- **Task instructions**
Can you rewrite the material below as a JSON list of strings, with one string per line, blank lines skipped and the pictures left out?

# start of Data shown

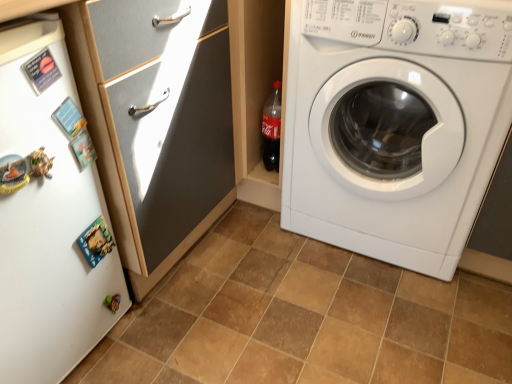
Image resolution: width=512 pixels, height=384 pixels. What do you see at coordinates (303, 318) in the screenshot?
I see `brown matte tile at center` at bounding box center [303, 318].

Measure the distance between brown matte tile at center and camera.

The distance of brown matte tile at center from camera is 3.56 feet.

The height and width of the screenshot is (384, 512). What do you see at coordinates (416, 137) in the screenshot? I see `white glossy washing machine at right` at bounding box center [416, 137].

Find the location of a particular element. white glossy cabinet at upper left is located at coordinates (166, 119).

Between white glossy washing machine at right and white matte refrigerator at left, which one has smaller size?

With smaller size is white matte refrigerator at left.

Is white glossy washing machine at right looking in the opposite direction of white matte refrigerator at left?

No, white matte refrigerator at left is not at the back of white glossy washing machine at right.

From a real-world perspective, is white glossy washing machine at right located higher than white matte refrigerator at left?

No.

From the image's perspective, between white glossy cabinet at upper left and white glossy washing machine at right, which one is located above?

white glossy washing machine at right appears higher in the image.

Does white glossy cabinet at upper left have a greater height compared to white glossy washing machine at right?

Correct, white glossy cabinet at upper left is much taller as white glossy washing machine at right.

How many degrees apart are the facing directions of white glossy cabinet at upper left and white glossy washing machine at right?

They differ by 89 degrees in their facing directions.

# end of Data shown

- **Correct output**
[
  "Image resolution: width=512 pixels, height=384 pixels. What do you see at coordinates (303, 318) in the screenshot?",
  "I see `brown matte tile at center` at bounding box center [303, 318].",
  "Measure the distance between brown matte tile at center and camera.",
  "The distance of brown matte tile at center from camera is 3.56 feet.",
  "The height and width of the screenshot is (384, 512). What do you see at coordinates (416, 137) in the screenshot? I see `white glossy washing machine at right` at bounding box center [416, 137].",
  "Find the location of a particular element. white glossy cabinet at upper left is located at coordinates (166, 119).",
  "Between white glossy washing machine at right and white matte refrigerator at left, which one has smaller size?",
  "With smaller size is white matte refrigerator at left.",
  "Is white glossy washing machine at right looking in the opposite direction of white matte refrigerator at left?",
  "No, white matte refrigerator at left is not at the back of white glossy washing machine at right.",
  "From a real-world perspective, is white glossy washing machine at right located higher than white matte refrigerator at left?",
  "No.",
  "From the image's perspective, between white glossy cabinet at upper left and white glossy washing machine at right, which one is located above?",
  "white glossy washing machine at right appears higher in the image.",
  "Does white glossy cabinet at upper left have a greater height compared to white glossy washing machine at right?",
  "Correct, white glossy cabinet at upper left is much taller as white glossy washing machine at right.",
  "How many degrees apart are the facing directions of white glossy cabinet at upper left and white glossy washing machine at right?",
  "They differ by 89 degrees in their facing directions."
]